Saved entries
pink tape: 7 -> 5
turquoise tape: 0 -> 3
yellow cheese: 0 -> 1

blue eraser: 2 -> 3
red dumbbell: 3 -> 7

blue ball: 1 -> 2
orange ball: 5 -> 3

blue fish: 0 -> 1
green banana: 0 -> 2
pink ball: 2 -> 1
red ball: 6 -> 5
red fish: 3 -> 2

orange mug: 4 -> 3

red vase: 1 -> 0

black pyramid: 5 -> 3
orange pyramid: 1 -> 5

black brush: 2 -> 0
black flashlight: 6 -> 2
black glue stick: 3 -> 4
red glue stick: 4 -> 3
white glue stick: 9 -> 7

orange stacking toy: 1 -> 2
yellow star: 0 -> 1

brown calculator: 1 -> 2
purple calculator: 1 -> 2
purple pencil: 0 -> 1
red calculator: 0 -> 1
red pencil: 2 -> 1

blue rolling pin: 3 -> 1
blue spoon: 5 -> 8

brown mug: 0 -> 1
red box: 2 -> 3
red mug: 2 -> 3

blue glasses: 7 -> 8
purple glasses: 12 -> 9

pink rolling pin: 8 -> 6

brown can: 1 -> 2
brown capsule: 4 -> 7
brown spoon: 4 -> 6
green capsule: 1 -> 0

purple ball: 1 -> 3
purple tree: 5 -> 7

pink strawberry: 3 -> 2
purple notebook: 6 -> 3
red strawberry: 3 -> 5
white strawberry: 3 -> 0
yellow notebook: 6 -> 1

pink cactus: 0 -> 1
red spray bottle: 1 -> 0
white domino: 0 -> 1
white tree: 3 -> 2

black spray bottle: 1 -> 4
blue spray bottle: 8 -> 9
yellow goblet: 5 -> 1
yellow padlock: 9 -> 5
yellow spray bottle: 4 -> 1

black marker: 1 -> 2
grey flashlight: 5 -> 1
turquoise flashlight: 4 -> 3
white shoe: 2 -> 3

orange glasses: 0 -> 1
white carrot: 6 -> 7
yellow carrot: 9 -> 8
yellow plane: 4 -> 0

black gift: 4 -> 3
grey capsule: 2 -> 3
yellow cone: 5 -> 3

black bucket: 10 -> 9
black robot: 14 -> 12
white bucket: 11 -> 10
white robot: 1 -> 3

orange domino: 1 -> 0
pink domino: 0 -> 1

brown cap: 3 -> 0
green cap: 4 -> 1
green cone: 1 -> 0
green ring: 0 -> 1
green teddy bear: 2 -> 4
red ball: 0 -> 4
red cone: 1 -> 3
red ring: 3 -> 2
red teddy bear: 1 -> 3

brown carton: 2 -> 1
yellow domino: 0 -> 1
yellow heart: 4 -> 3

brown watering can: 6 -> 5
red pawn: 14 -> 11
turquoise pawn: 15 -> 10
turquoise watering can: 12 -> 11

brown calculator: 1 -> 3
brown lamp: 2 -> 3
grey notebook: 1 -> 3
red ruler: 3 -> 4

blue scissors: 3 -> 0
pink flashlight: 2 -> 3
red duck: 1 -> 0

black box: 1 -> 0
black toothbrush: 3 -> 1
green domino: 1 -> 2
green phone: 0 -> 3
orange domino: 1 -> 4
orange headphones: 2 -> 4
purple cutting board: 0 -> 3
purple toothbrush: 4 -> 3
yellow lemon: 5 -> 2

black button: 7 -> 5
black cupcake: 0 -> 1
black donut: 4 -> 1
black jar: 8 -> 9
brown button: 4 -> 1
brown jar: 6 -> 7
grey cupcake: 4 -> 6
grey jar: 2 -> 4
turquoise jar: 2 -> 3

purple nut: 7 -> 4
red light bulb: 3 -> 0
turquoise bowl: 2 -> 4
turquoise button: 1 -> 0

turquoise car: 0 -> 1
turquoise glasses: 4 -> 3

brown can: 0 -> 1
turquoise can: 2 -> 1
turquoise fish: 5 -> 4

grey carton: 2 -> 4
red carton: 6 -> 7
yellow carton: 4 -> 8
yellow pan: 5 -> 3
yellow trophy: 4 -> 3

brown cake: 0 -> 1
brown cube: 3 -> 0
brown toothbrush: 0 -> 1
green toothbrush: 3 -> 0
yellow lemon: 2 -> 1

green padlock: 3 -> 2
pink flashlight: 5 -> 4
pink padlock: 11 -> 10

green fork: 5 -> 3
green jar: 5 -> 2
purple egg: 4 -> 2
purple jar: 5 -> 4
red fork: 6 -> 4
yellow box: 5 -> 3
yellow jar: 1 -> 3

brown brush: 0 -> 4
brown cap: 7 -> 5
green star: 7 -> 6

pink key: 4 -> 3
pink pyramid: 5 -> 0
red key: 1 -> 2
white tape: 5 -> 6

## Description of the task
From the records above, print only the lines between the one holding "brown calculator: 1 -> 3" and the one holding "orange headphones: 2 -> 4", inclusive, exactly as they stand.

## The completed task
brown calculator: 1 -> 3
brown lamp: 2 -> 3
grey notebook: 1 -> 3
red ruler: 3 -> 4

blue scissors: 3 -> 0
pink flashlight: 2 -> 3
red duck: 1 -> 0

black box: 1 -> 0
black toothbrush: 3 -> 1
green domino: 1 -> 2
green phone: 0 -> 3
orange domino: 1 -> 4
orange headphones: 2 -> 4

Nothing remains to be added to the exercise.